*** Information Section Begins ***
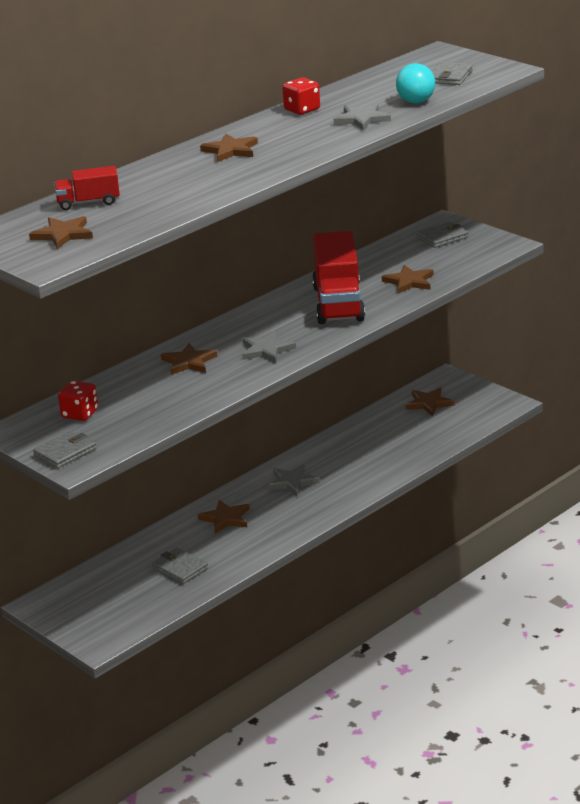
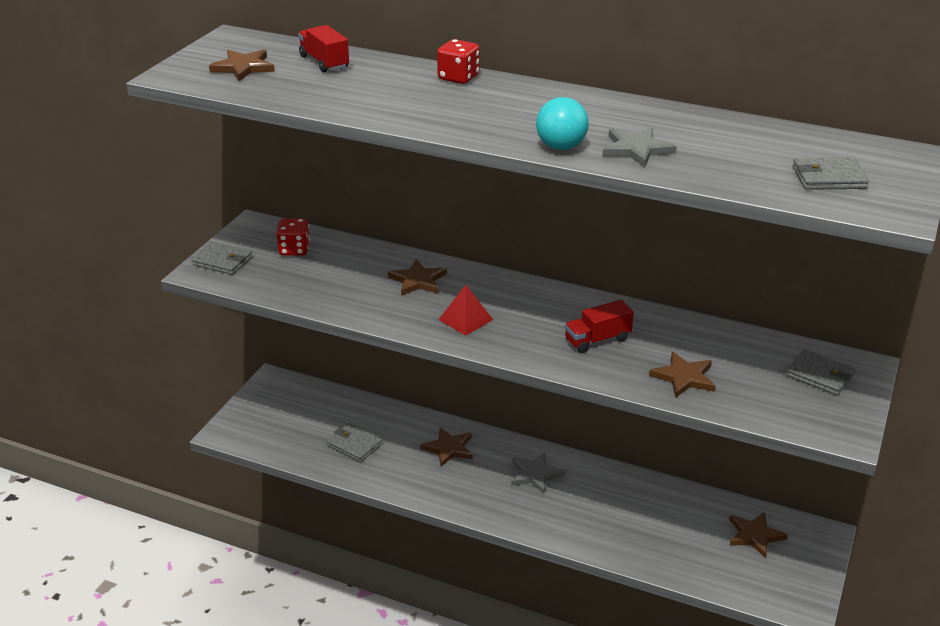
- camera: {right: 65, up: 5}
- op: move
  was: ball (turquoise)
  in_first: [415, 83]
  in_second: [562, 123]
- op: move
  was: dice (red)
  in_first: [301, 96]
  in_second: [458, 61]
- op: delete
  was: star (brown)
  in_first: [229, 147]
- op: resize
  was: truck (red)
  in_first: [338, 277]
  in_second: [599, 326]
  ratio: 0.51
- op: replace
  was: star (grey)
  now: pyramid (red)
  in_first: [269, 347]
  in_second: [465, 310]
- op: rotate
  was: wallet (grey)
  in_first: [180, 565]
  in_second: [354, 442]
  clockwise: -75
*** Information Section Ends ***
▸ Work item: What the reply must contain is an exact transcription of the data above and none of its pictures.

▸ Result:
- camera: {right: 65, up: 5}
- op: move
  was: ball (turquoise)
  in_first: [415, 83]
  in_second: [562, 123]
- op: move
  was: dice (red)
  in_first: [301, 96]
  in_second: [458, 61]
- op: delete
  was: star (brown)
  in_first: [229, 147]
- op: resize
  was: truck (red)
  in_first: [338, 277]
  in_second: [599, 326]
  ratio: 0.51
- op: replace
  was: star (grey)
  now: pyramid (red)
  in_first: [269, 347]
  in_second: [465, 310]
- op: rotate
  was: wallet (grey)
  in_first: [180, 565]
  in_second: [354, 442]
  clockwise: -75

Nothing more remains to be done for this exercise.